**Data for the task:**
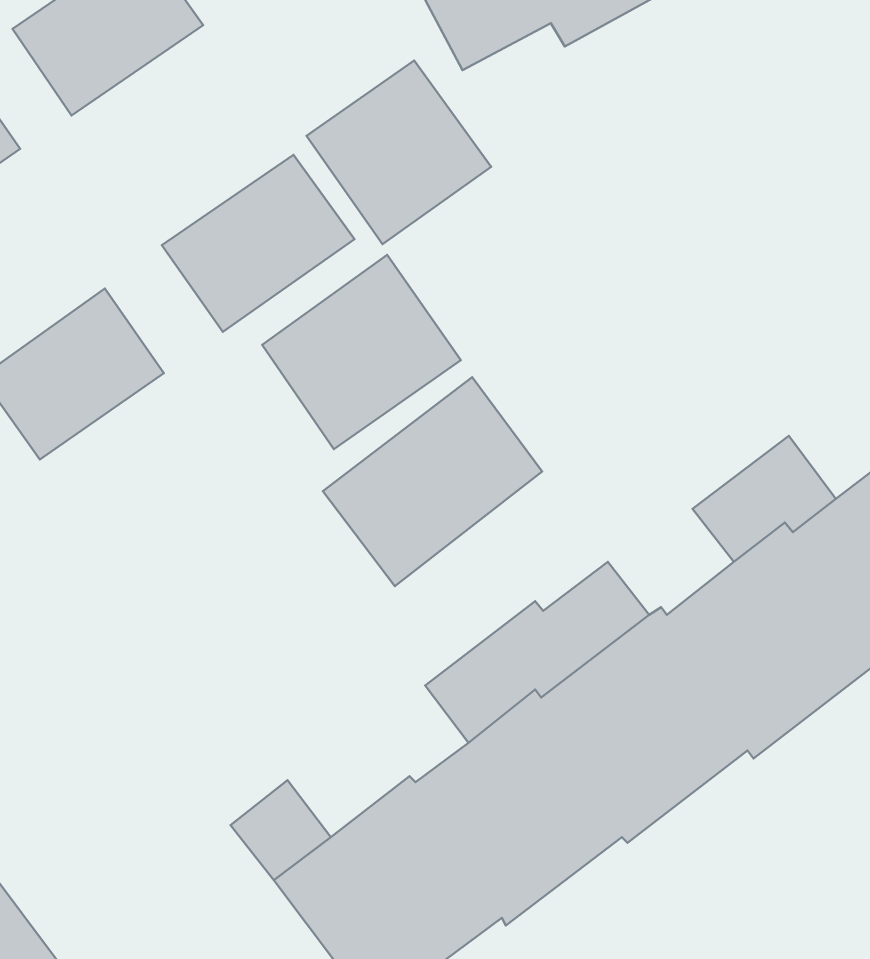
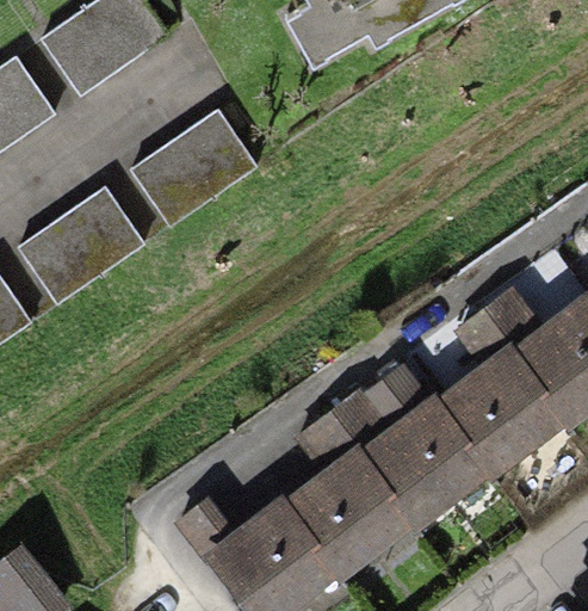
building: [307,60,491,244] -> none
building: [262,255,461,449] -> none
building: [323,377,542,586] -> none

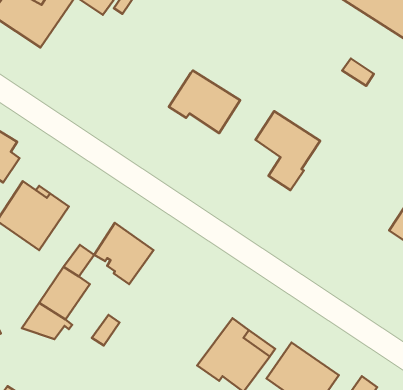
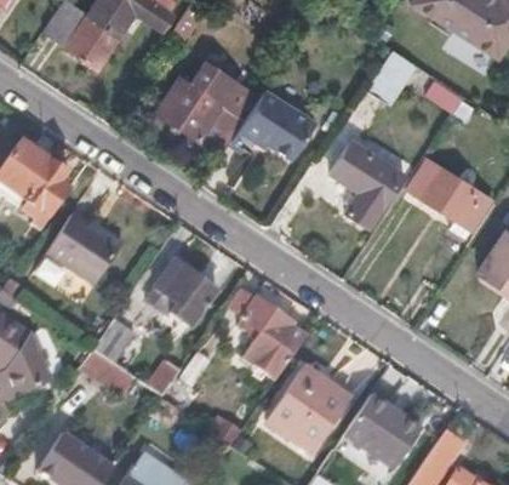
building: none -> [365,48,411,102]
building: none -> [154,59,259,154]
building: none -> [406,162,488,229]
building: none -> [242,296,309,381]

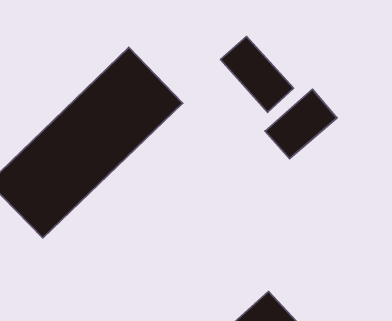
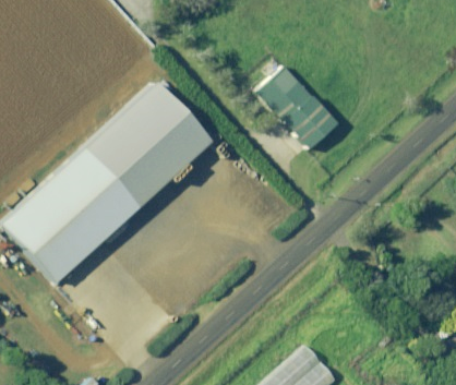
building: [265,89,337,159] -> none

**Problem details:**
Reproduce, exactly and with no pictures, the lines from the line containing "building: none -> [242,296,309,381]" through the closing line of the data above, keeping both ends.

**Exercise answer:**
building: none -> [242,296,309,381]

building: [265,89,337,159] -> none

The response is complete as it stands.